[[ Task input, beginning ]]
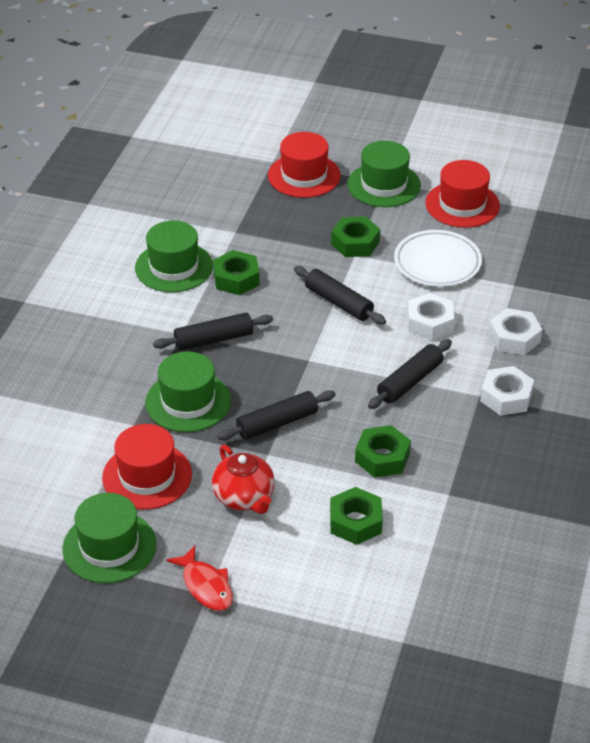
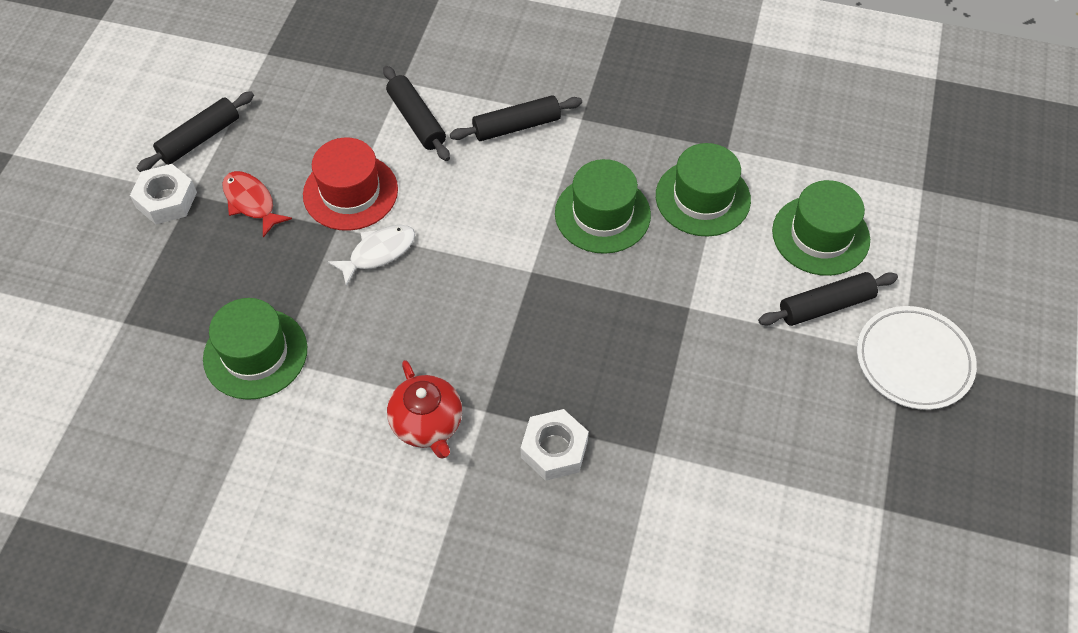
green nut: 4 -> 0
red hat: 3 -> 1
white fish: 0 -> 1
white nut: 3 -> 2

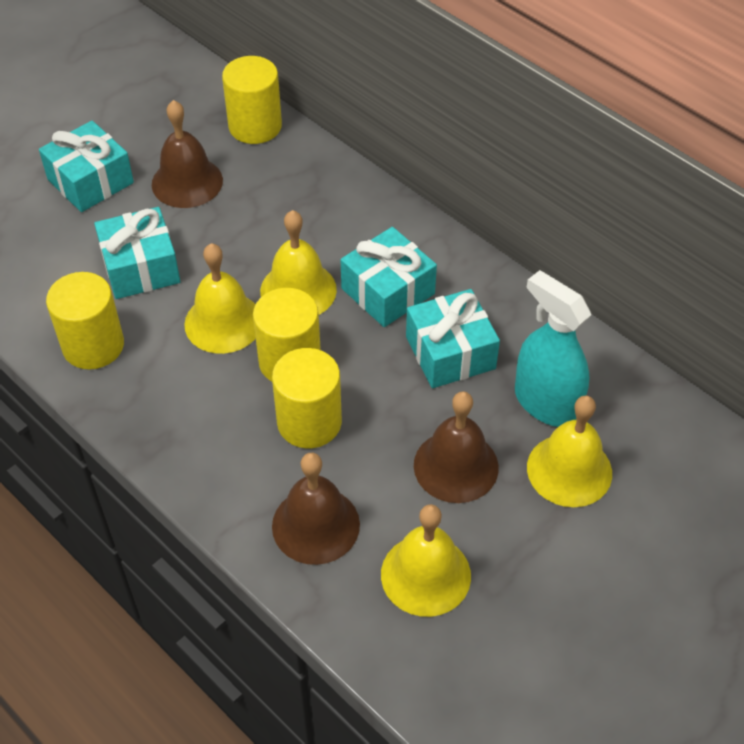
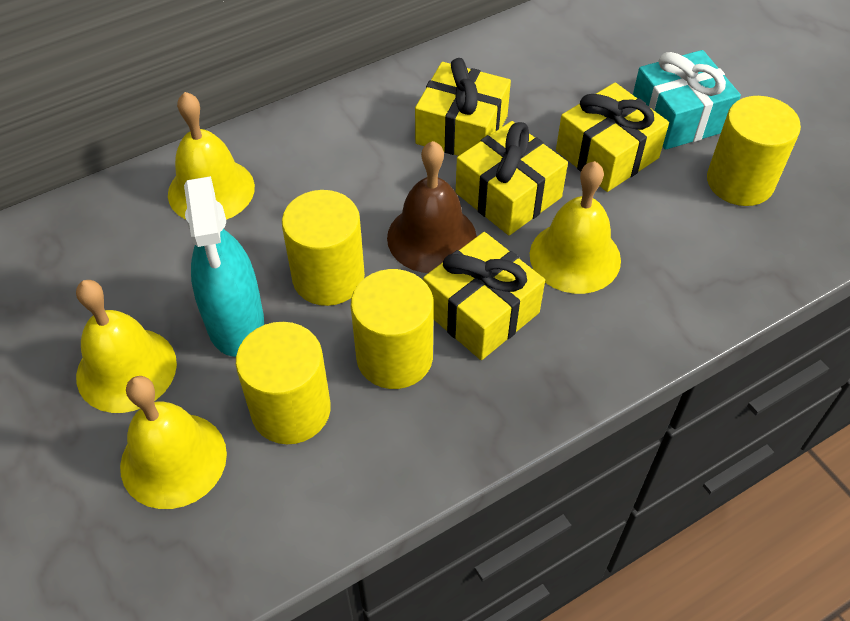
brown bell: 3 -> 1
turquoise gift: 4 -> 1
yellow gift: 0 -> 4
[[ Task input, end ]]
No pictures belong in the copy. Repeat the entries exactly.

Answer below:
green nut: 4 -> 0
red hat: 3 -> 1
white fish: 0 -> 1
white nut: 3 -> 2

brown bell: 3 -> 1
turquoise gift: 4 -> 1
yellow gift: 0 -> 4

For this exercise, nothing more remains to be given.